# Source records
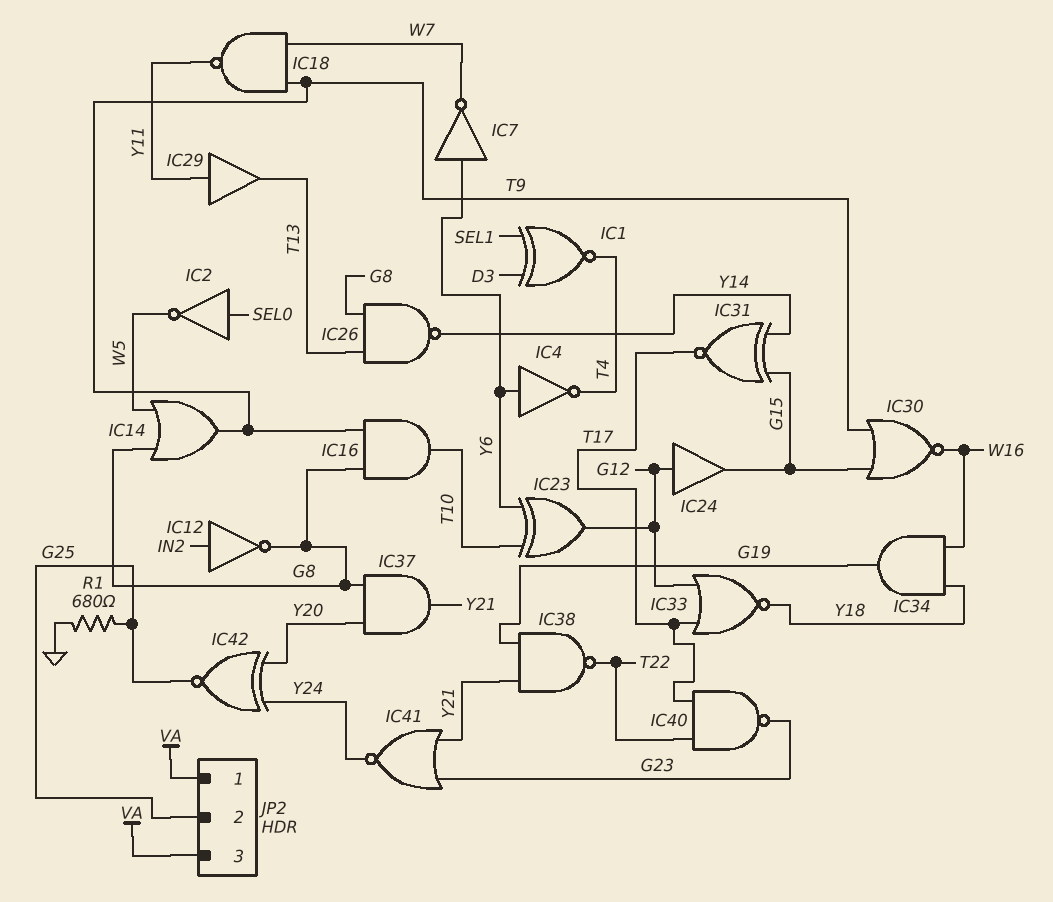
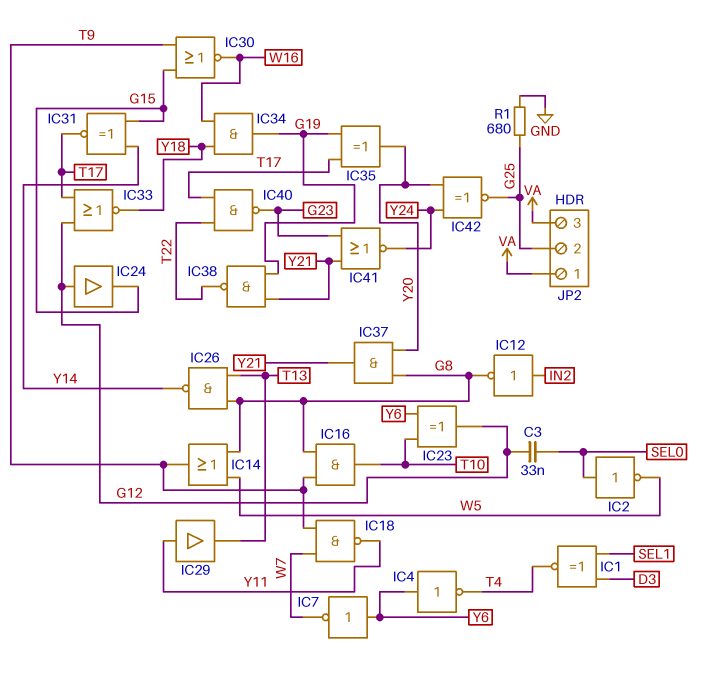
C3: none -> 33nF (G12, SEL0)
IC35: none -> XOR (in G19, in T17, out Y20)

...

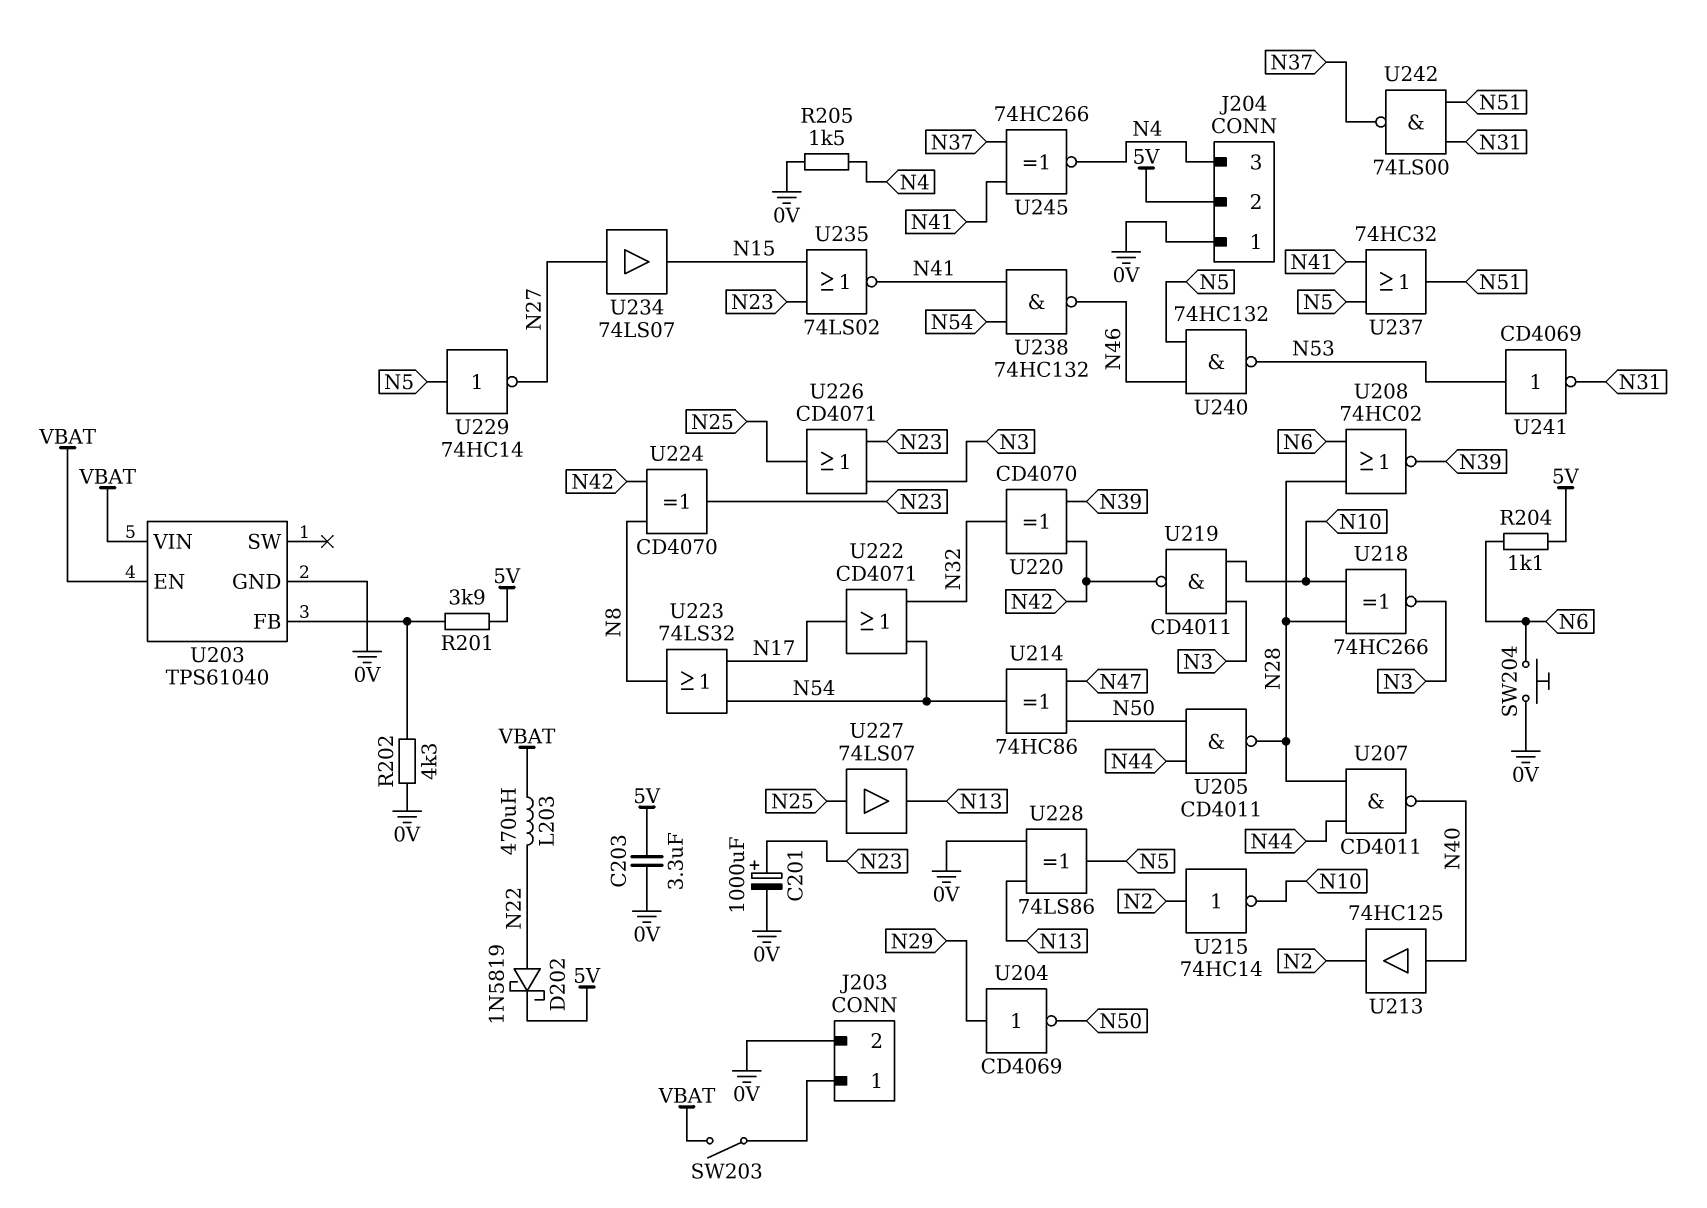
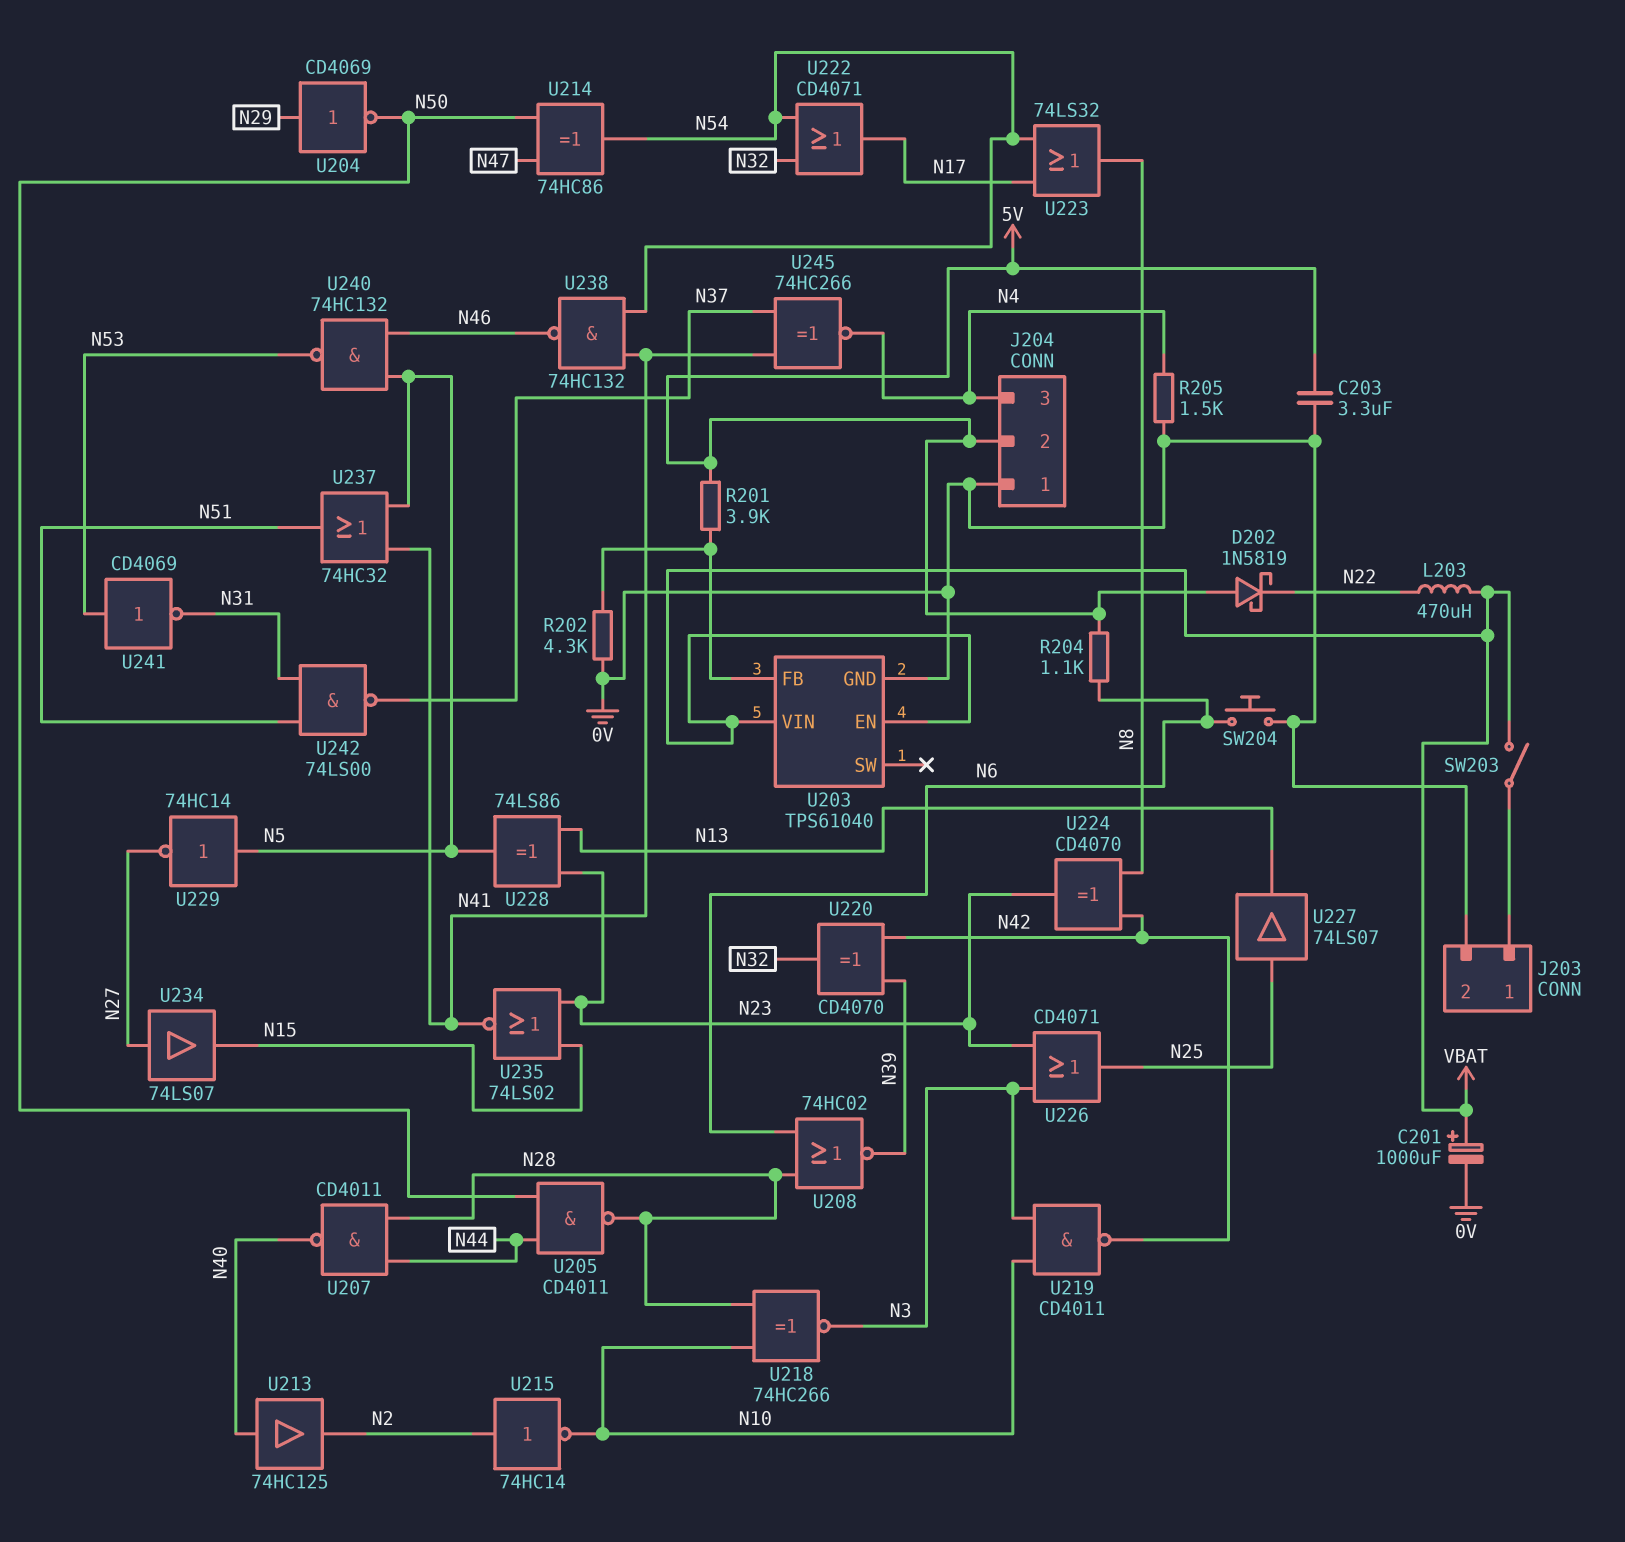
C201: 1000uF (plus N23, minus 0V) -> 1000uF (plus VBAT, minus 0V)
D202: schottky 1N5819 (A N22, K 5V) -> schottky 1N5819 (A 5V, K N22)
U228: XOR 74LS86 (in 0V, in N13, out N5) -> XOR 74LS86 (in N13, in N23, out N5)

# Exercise prompt
From the listing above, repeat exactly the lines starting at the line that includes "C201: 1000uF (plus" and ending at the line that includes "U228: XOR 74LS86", with nothing outside that span.

# Response area
C201: 1000uF (plus N23, minus 0V) -> 1000uF (plus VBAT, minus 0V)
D202: schottky 1N5819 (A N22, K 5V) -> schottky 1N5819 (A 5V, K N22)
U228: XOR 74LS86 (in 0V, in N13, out N5) -> XOR 74LS86 (in N13, in N23, out N5)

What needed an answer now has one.